*** Opening Source data ***

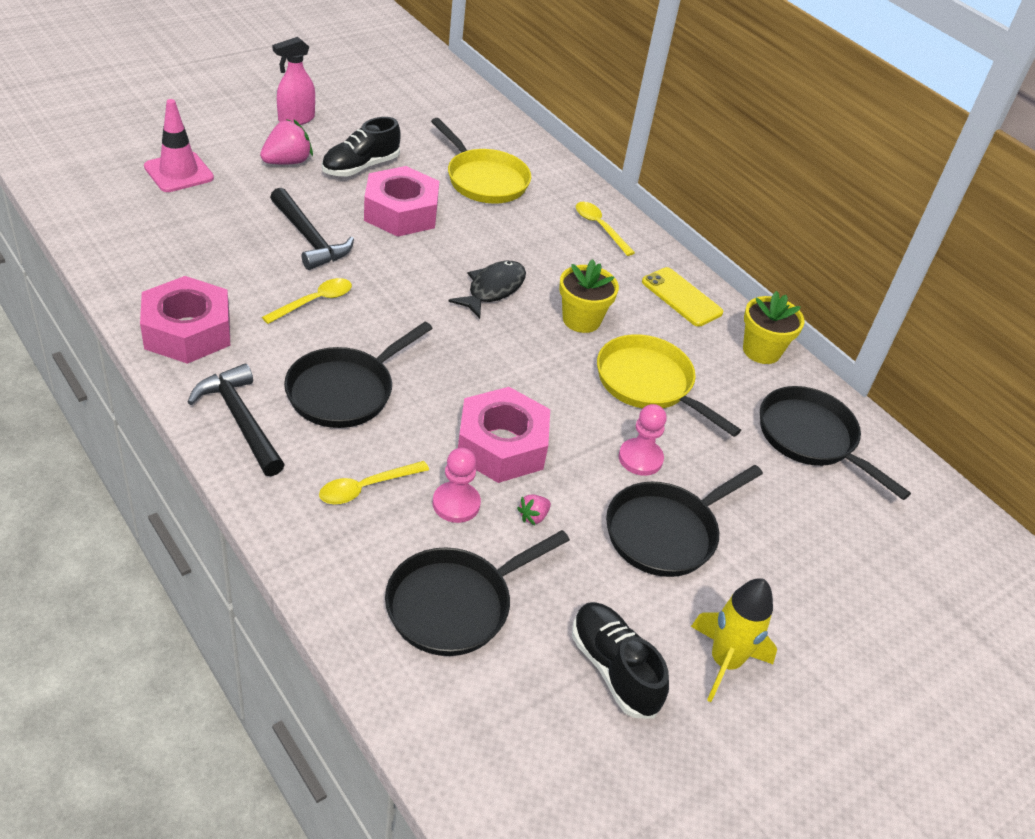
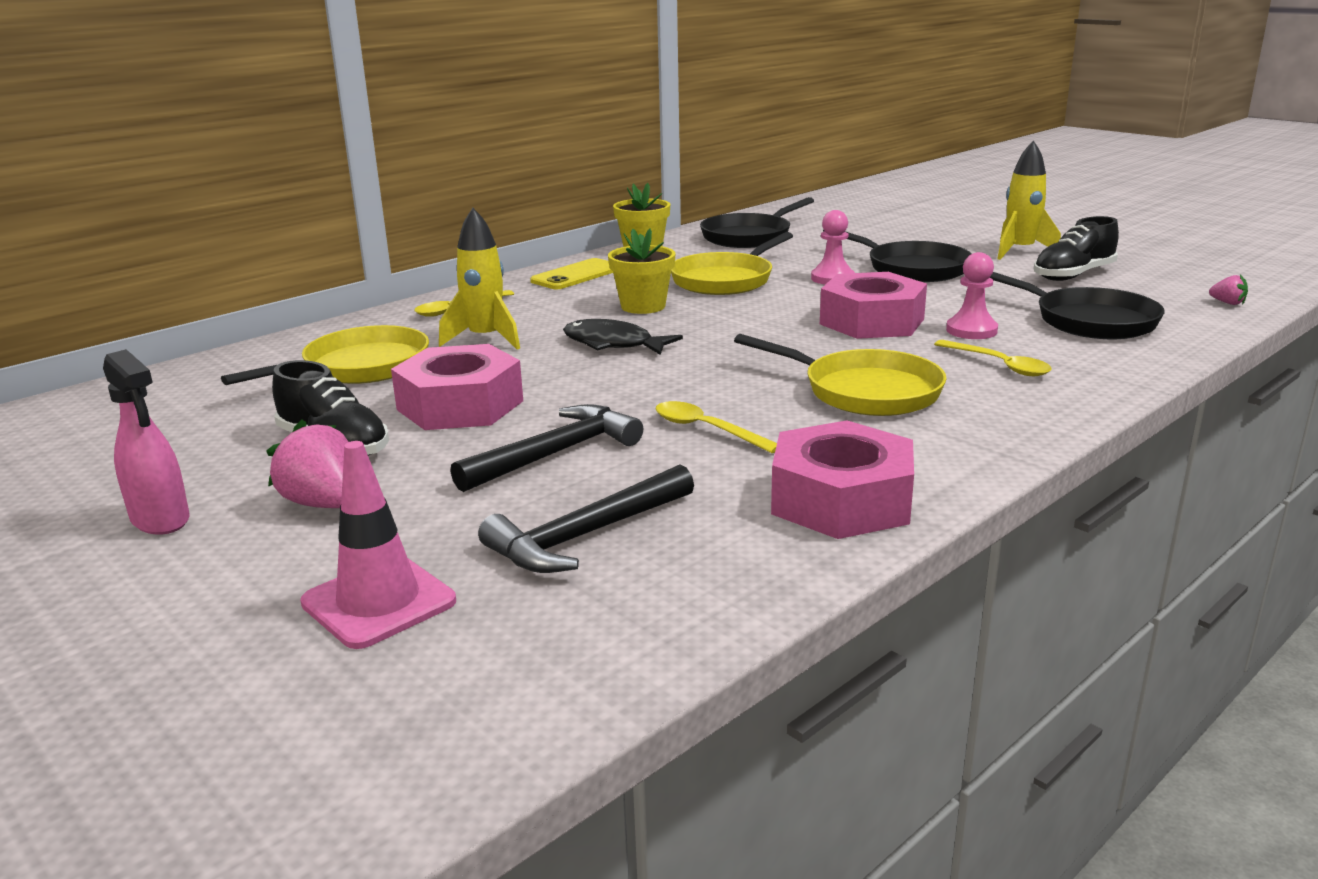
camera: 90 degrees left, 20 degrees down
(240, 420) = (975, 436): black hammer -> black hammer (585, 536)
(345, 391) = (864, 391): black pan -> yellow pan
(524, 233) = (485, 339): none -> yellow rocket
(533, 516) = (950, 305): pink strawberry -> pink strawberry (1227, 303)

*** Closing Source data ***

Directions: Nothing but the lines from the one containing "(240, 420) = (975, 436): black" through the last line of the listing should be output, each exactly as written.

Response to the task:
(240, 420) = (975, 436): black hammer -> black hammer (585, 536)
(345, 391) = (864, 391): black pan -> yellow pan
(524, 233) = (485, 339): none -> yellow rocket
(533, 516) = (950, 305): pink strawberry -> pink strawberry (1227, 303)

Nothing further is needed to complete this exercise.